::: RECORD SET :::

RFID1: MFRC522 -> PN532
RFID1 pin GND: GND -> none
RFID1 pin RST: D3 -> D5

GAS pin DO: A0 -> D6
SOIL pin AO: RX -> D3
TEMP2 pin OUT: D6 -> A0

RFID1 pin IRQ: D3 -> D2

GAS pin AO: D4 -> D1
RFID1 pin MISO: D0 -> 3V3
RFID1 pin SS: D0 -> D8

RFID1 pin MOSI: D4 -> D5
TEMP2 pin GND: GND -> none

:::
::: RECORD SET :::

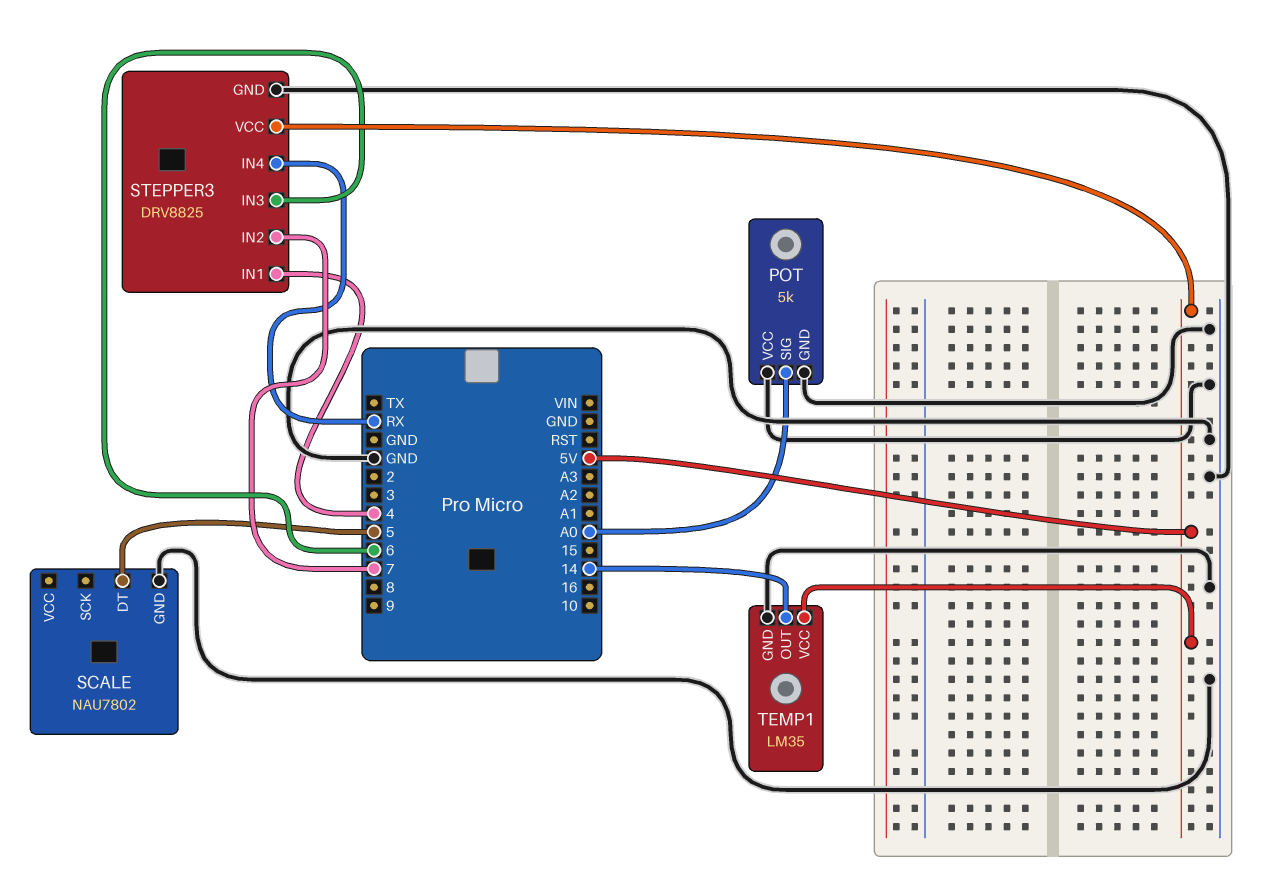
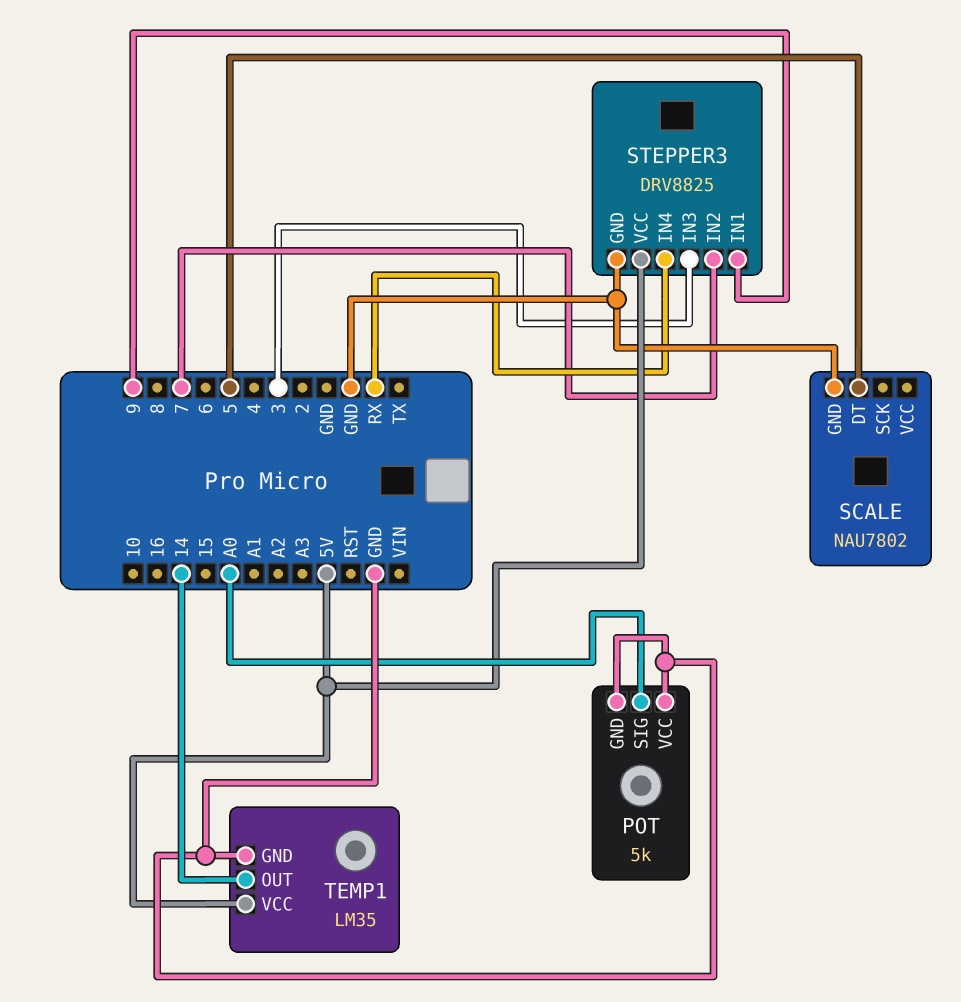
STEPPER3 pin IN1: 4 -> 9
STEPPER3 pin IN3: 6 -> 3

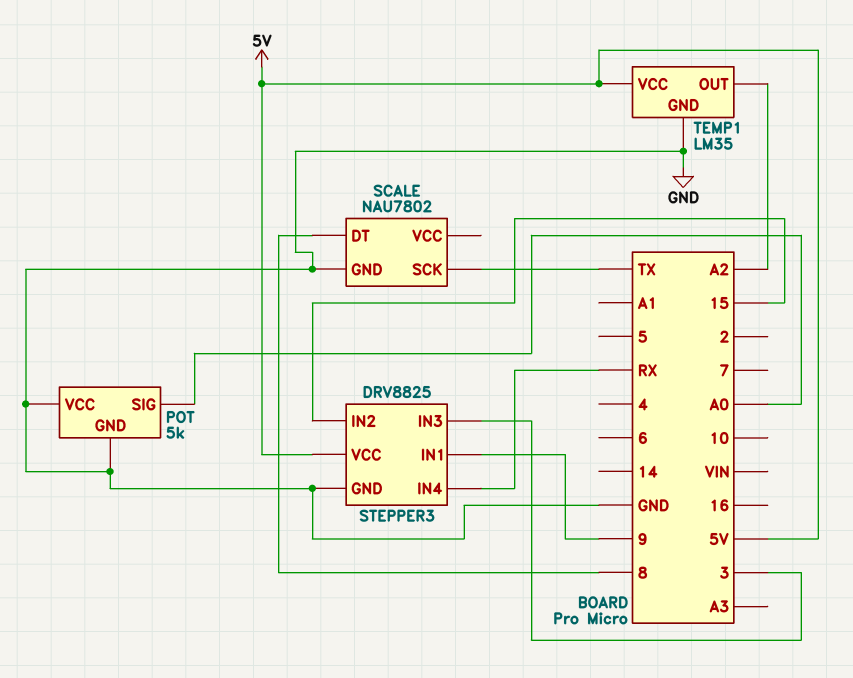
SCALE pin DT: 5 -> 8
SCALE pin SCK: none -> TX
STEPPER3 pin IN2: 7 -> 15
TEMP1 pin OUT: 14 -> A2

:::
::: RECORD SET :::

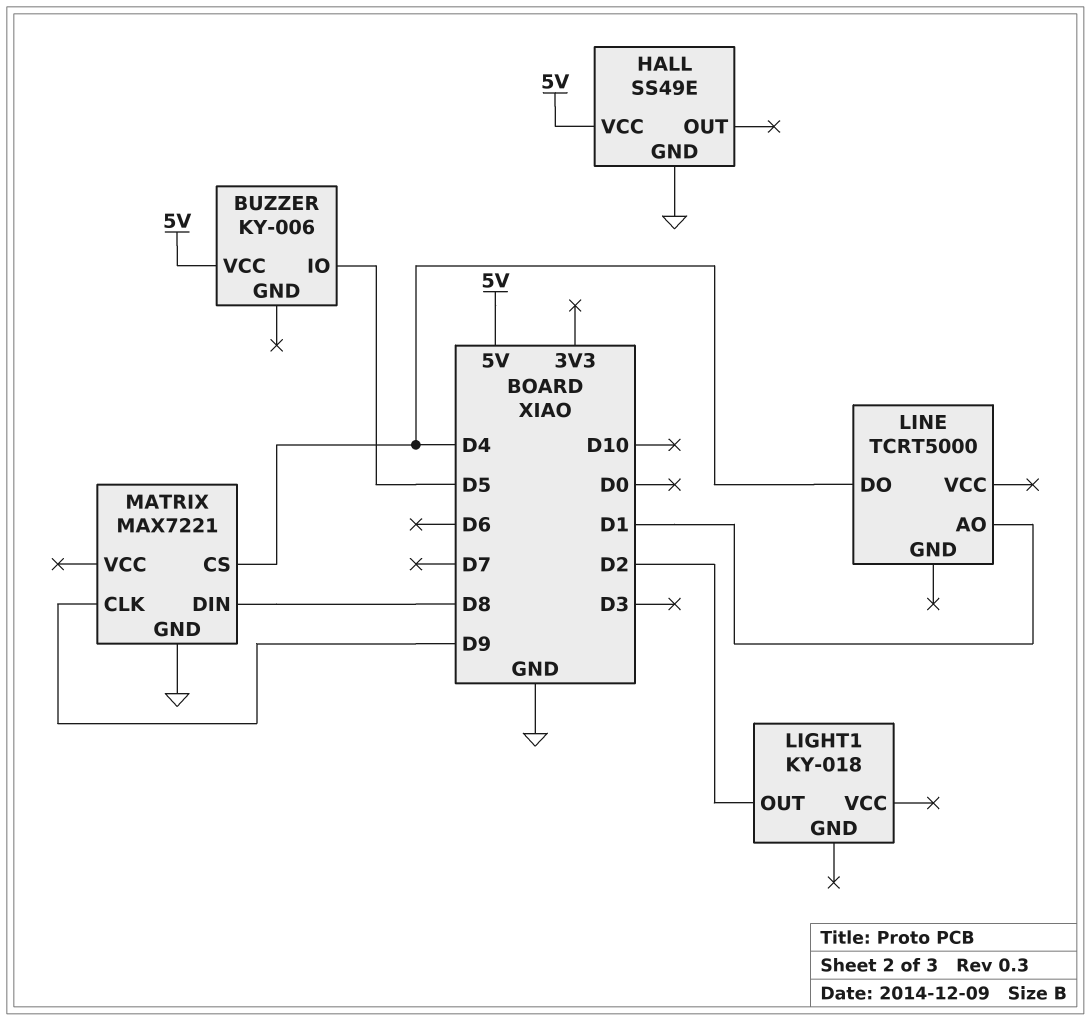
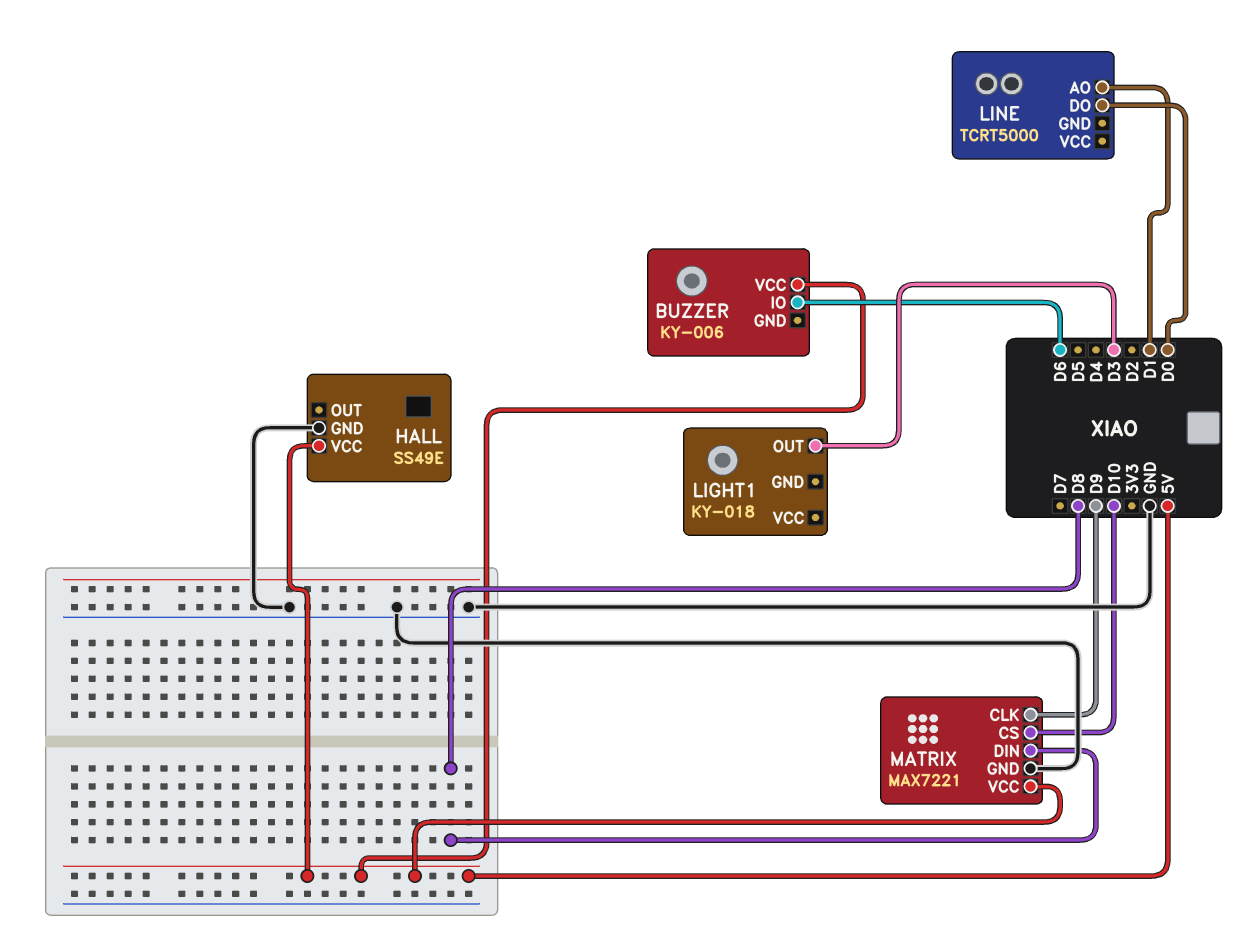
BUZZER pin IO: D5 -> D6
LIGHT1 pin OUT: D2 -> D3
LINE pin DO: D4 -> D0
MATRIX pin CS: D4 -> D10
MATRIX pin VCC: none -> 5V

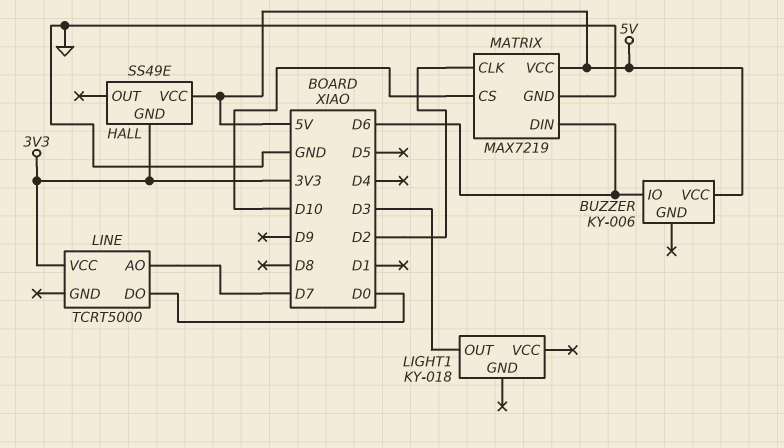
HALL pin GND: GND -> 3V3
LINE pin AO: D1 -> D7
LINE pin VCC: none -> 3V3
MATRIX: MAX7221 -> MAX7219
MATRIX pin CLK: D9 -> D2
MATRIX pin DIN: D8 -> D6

:::

▶ _WORK TO COMPLETE_:
The answer is the lines of the material above, from the one containing "STEPPER3 pin IN1: 4 -> 9" down to the one containing "TEMP1 pin OUT: 14 -> A2", given exactly and without images.

▶ _TASK OUTPUT_:
STEPPER3 pin IN1: 4 -> 9
STEPPER3 pin IN3: 6 -> 3

SCALE pin DT: 5 -> 8
SCALE pin SCK: none -> TX
STEPPER3 pin IN2: 7 -> 15
TEMP1 pin OUT: 14 -> A2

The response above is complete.